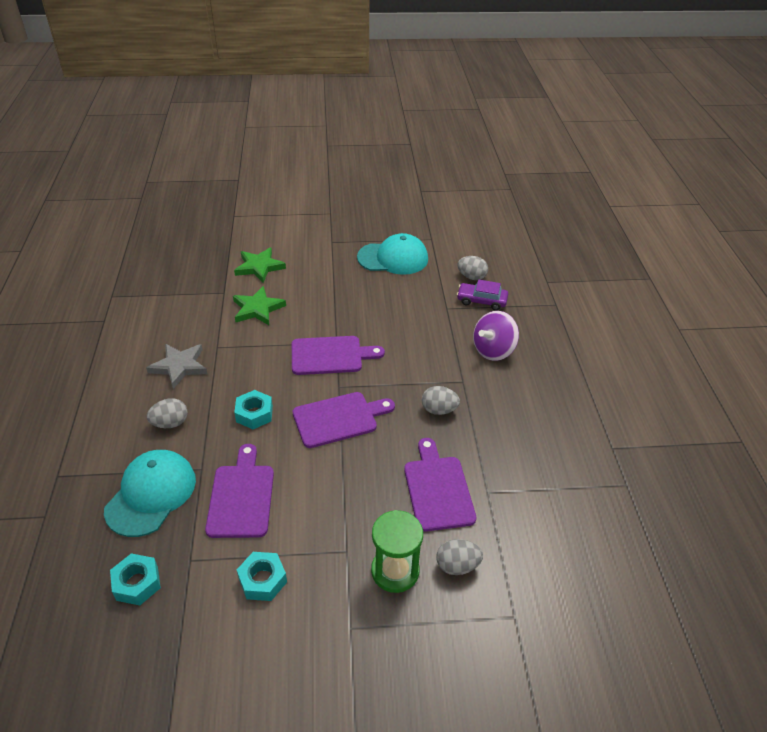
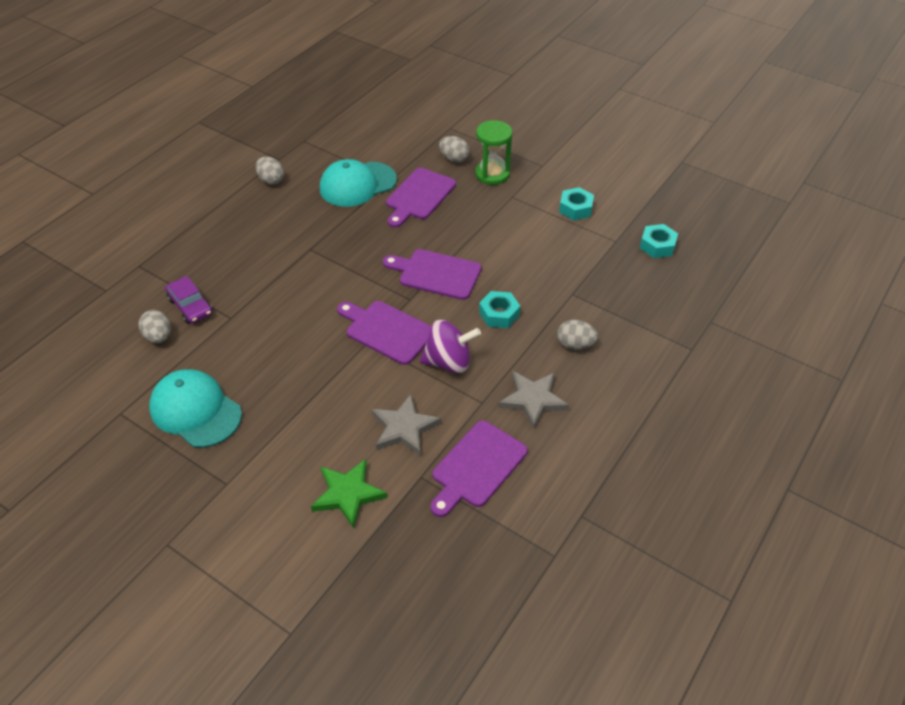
camera: 140 degrees left, 5 degrees up
(151, 494) = (621, 295): turquoise cap -> turquoise cap (357, 184)
(241, 496) = (555, 259): purple cutting board -> purple cutting board (476, 467)
(257, 309) = (404, 428): green star -> grey star
(439, 410) = (355, 239): grey egg -> grey egg (271, 180)
(493, 350) = (252, 258): purple spinning top -> purple spinning top (448, 362)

◆ WHAT THE TASK ASKS:
Exactly the lines from the one containing "(439, 410) = (355, 239): grey" through the last line of the records are to be transcribed, both endpoints included.

◆ RESULT:
(439, 410) = (355, 239): grey egg -> grey egg (271, 180)
(493, 350) = (252, 258): purple spinning top -> purple spinning top (448, 362)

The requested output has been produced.